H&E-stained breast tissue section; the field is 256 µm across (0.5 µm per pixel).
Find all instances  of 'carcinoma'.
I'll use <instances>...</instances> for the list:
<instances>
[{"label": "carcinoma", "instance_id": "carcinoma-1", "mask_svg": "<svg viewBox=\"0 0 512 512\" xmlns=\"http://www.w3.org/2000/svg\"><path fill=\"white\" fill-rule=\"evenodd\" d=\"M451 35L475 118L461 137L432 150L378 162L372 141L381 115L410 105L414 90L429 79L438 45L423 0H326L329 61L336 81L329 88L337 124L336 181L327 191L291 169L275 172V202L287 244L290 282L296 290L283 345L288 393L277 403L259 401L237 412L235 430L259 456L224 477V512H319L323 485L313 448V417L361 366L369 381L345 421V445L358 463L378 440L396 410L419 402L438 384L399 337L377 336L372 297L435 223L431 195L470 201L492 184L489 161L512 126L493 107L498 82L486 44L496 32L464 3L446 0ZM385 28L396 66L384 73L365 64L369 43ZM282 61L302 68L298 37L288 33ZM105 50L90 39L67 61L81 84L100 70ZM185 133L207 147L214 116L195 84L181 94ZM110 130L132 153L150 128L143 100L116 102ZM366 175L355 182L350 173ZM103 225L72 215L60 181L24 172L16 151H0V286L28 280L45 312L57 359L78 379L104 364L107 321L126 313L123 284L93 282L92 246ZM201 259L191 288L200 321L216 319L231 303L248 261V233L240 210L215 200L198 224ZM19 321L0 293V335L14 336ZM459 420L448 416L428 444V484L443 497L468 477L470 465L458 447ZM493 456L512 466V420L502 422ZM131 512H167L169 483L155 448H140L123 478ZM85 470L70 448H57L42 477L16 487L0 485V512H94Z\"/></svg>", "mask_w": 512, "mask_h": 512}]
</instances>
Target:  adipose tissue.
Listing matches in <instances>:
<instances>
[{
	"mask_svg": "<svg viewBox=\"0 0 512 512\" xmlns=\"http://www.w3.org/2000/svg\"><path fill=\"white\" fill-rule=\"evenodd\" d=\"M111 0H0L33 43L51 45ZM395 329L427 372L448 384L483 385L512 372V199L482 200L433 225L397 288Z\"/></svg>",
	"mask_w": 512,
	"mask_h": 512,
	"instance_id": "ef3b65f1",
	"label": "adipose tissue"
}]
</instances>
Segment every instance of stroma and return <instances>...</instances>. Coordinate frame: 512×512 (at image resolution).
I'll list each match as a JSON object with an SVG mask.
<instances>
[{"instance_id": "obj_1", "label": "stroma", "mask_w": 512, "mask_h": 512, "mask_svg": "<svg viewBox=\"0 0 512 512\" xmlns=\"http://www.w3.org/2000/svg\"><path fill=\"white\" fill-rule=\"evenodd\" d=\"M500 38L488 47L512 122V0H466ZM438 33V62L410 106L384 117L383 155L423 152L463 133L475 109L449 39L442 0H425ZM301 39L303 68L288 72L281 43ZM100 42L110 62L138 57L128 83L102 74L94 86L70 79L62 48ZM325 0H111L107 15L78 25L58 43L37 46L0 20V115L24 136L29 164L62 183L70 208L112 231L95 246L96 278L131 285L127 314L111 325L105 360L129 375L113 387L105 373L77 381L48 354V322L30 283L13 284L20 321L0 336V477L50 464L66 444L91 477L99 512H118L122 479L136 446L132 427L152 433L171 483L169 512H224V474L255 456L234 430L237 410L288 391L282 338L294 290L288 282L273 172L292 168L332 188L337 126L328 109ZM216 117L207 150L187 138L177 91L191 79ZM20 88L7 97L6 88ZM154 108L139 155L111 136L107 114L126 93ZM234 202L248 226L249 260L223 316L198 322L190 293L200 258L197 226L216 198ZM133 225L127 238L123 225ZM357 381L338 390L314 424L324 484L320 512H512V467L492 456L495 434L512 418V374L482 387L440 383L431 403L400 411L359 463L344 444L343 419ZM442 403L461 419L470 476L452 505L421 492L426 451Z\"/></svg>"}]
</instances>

== == ==

◆ **Your task**
Would you copy out each line exactly as written?

◆ **Expected answer**
H&E-stained breast tissue section; the field is 256 µm across (0.5 µm per pixel).
Find all instances  of 'carcinoma'.
I'll use <instances>...</instances> for the list:
<instances>
[{"label": "carcinoma", "instance_id": "carcinoma-1", "mask_svg": "<svg viewBox=\"0 0 512 512\" xmlns=\"http://www.w3.org/2000/svg\"><path fill=\"white\" fill-rule=\"evenodd\" d=\"M451 35L475 118L461 137L432 150L378 162L372 141L381 115L410 105L414 90L429 79L438 45L423 0H326L329 61L336 81L329 88L337 124L336 181L327 191L291 169L275 172V202L287 244L290 282L296 290L283 345L288 393L277 403L259 401L237 412L235 430L259 456L224 477V512H319L323 485L313 448V417L361 366L369 381L345 421V445L358 463L378 440L396 410L419 402L438 384L399 337L377 336L372 297L435 223L431 195L470 201L492 184L489 161L512 126L493 107L498 82L486 44L496 32L464 3L446 0ZM385 28L396 66L384 73L365 64L369 43ZM282 61L302 68L298 37L288 33ZM105 50L90 39L67 61L81 84L100 70ZM185 133L207 147L214 116L195 84L181 94ZM110 130L132 153L150 128L143 100L116 102ZM366 175L355 182L350 173ZM103 225L72 215L60 181L24 172L16 151H0V286L28 280L45 312L57 359L78 379L104 364L107 321L126 313L123 284L93 282L92 246ZM201 259L191 288L200 321L216 319L231 303L248 261V233L240 210L215 200L198 224ZM19 321L0 293V335L14 336ZM459 420L448 416L428 444V484L443 497L468 477L470 465L458 447ZM493 456L512 466V420L502 422ZM131 512H167L169 483L155 448H140L123 478ZM85 470L70 448H57L42 477L16 487L0 485V512H94Z\"/></svg>", "mask_w": 512, "mask_h": 512}]
</instances>
Target:  adipose tissue.
Listing matches in <instances>:
<instances>
[{
	"mask_svg": "<svg viewBox=\"0 0 512 512\" xmlns=\"http://www.w3.org/2000/svg\"><path fill=\"white\" fill-rule=\"evenodd\" d=\"M111 0H0L33 43L51 45ZM395 329L427 372L448 384L483 385L512 372V199L482 200L433 225L397 288Z\"/></svg>",
	"mask_w": 512,
	"mask_h": 512,
	"instance_id": "ef3b65f1",
	"label": "adipose tissue"
}]
</instances>
Segment every instance of stroma and return <instances>...</instances>. Coordinate frame: 512×512 (at image resolution).
I'll list each match as a JSON object with an SVG mask.
<instances>
[{"instance_id": "obj_1", "label": "stroma", "mask_w": 512, "mask_h": 512, "mask_svg": "<svg viewBox=\"0 0 512 512\" xmlns=\"http://www.w3.org/2000/svg\"><path fill=\"white\" fill-rule=\"evenodd\" d=\"M500 38L488 47L512 122V0H466ZM438 33V62L410 106L384 117L383 155L423 152L463 133L475 109L449 39L442 0H425ZM301 39L303 68L288 72L281 43ZM100 42L110 62L138 57L128 83L102 74L94 86L70 79L62 48ZM325 0H111L107 15L78 25L58 43L37 46L0 20V115L24 136L29 164L62 183L70 208L112 231L95 246L96 278L131 285L127 314L111 325L105 360L129 375L113 387L105 373L77 381L48 354V322L30 283L13 284L20 321L0 336V477L50 464L66 444L91 477L99 512H118L122 479L136 446L132 427L152 433L171 483L169 512H224V474L255 456L234 430L237 410L288 391L282 338L294 290L288 282L273 172L292 168L332 188L337 126L328 109ZM216 117L207 150L187 138L177 91L191 79ZM20 88L7 97L6 88ZM154 108L139 155L111 136L107 114L126 93ZM234 202L248 226L249 260L223 316L198 322L190 293L200 258L197 226L216 198ZM133 225L127 238L123 225ZM357 381L338 390L314 424L324 484L320 512H512V467L492 456L495 434L512 418V374L482 387L440 383L431 403L400 411L359 463L344 444L343 419ZM442 403L461 419L470 476L452 505L421 492L426 451Z\"/></svg>"}]
</instances>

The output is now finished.